_Task description:_
Reproduce exactly the lines below from the one containing "LUX1: BH1750 -> VEML7700" through the one containing "AUDIO1 pin BUSY: 4 -> 7", including both, and nothing else.

====== Source material ======

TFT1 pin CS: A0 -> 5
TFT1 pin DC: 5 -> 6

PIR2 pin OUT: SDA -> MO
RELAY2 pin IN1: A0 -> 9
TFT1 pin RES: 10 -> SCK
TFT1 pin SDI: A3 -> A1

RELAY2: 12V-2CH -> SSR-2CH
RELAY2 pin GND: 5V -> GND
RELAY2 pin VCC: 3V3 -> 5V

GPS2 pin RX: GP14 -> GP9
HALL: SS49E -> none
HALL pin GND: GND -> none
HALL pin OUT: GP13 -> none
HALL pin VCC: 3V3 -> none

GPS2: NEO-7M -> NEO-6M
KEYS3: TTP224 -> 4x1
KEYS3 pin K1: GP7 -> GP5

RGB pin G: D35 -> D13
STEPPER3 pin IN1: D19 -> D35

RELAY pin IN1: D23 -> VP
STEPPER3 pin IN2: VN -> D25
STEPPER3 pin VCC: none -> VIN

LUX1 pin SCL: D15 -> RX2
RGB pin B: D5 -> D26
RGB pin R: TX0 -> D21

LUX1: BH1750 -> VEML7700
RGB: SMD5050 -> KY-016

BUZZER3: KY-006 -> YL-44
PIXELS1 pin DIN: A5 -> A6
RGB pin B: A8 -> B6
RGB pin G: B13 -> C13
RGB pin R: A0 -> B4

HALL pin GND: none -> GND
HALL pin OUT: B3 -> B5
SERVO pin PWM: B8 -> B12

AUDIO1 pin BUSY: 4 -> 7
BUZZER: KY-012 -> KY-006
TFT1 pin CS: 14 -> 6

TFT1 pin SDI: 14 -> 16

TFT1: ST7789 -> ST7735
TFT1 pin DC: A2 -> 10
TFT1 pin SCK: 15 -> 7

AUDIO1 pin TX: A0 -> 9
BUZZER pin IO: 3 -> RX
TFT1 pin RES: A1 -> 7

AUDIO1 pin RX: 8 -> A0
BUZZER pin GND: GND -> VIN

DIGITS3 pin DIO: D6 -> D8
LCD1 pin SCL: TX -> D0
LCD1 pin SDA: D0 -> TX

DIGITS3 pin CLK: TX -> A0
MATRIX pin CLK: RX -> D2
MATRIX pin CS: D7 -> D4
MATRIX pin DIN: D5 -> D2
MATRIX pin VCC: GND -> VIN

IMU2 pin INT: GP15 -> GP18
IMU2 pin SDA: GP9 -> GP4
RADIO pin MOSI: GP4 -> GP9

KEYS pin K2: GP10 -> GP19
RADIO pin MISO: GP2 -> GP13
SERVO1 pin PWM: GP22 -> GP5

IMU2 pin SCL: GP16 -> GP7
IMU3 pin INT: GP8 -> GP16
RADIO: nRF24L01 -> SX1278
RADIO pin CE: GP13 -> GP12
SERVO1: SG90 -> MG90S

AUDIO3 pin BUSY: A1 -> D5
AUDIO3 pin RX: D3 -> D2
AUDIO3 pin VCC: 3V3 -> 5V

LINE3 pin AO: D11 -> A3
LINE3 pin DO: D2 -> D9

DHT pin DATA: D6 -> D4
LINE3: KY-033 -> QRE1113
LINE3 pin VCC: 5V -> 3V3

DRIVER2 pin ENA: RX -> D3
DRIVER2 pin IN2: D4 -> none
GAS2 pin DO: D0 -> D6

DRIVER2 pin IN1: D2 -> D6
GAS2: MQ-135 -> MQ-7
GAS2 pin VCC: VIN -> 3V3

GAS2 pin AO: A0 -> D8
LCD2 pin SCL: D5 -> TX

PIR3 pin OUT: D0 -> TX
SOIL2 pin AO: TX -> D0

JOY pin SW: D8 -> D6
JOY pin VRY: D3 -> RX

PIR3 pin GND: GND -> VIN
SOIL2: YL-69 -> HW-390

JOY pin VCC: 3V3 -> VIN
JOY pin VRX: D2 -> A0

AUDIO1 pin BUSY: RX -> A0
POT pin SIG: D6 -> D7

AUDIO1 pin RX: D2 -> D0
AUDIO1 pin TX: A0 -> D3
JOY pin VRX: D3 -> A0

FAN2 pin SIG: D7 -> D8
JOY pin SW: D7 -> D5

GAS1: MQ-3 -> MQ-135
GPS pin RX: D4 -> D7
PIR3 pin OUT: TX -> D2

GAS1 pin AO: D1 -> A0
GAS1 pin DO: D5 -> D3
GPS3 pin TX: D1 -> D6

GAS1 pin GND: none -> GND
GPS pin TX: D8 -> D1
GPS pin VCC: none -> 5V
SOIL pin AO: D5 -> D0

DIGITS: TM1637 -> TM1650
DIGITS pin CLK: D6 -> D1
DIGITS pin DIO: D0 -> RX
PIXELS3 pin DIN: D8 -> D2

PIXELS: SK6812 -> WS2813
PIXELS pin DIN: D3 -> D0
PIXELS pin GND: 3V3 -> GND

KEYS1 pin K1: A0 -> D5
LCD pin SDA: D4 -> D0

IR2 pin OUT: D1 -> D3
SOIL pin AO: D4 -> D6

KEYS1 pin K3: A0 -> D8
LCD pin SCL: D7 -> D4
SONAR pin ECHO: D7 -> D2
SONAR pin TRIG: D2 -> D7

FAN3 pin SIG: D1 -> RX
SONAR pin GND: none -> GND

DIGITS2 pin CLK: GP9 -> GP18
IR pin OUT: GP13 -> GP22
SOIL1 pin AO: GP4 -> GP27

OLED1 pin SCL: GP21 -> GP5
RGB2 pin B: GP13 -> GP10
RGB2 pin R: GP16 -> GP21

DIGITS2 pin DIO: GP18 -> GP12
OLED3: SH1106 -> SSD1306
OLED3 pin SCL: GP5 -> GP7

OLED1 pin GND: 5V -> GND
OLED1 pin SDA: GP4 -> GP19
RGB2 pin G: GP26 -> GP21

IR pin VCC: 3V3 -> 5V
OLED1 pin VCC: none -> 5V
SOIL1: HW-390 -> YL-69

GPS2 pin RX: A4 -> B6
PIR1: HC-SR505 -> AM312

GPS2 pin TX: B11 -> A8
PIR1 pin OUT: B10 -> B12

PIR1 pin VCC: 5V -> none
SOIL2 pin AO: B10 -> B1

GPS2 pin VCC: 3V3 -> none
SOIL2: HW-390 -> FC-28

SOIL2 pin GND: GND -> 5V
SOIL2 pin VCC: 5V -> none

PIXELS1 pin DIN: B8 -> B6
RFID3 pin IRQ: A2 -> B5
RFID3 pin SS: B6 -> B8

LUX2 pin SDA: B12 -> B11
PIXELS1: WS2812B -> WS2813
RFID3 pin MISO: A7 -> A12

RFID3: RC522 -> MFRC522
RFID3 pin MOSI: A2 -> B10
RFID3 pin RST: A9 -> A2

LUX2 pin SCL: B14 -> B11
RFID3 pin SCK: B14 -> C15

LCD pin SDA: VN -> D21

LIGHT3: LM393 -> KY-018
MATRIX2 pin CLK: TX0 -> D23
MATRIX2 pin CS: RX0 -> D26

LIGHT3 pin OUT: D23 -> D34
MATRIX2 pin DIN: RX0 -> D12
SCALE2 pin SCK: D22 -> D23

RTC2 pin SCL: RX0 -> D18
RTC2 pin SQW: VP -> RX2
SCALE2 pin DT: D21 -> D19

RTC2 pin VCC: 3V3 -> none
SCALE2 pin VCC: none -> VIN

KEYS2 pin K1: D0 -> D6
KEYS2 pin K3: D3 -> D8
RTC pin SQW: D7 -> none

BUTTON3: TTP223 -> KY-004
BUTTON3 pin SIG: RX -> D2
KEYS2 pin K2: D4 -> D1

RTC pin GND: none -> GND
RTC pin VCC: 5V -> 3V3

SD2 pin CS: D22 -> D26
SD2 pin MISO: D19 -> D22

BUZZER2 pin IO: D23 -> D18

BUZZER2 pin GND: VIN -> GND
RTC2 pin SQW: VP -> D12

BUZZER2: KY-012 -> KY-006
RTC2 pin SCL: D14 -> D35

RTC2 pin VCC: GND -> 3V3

======

_Solution for this problem:_
LUX1: BH1750 -> VEML7700
RGB: SMD5050 -> KY-016

BUZZER3: KY-006 -> YL-44
PIXELS1 pin DIN: A5 -> A6
RGB pin B: A8 -> B6
RGB pin G: B13 -> C13
RGB pin R: A0 -> B4

HALL pin GND: none -> GND
HALL pin OUT: B3 -> B5
SERVO pin PWM: B8 -> B12

AUDIO1 pin BUSY: 4 -> 7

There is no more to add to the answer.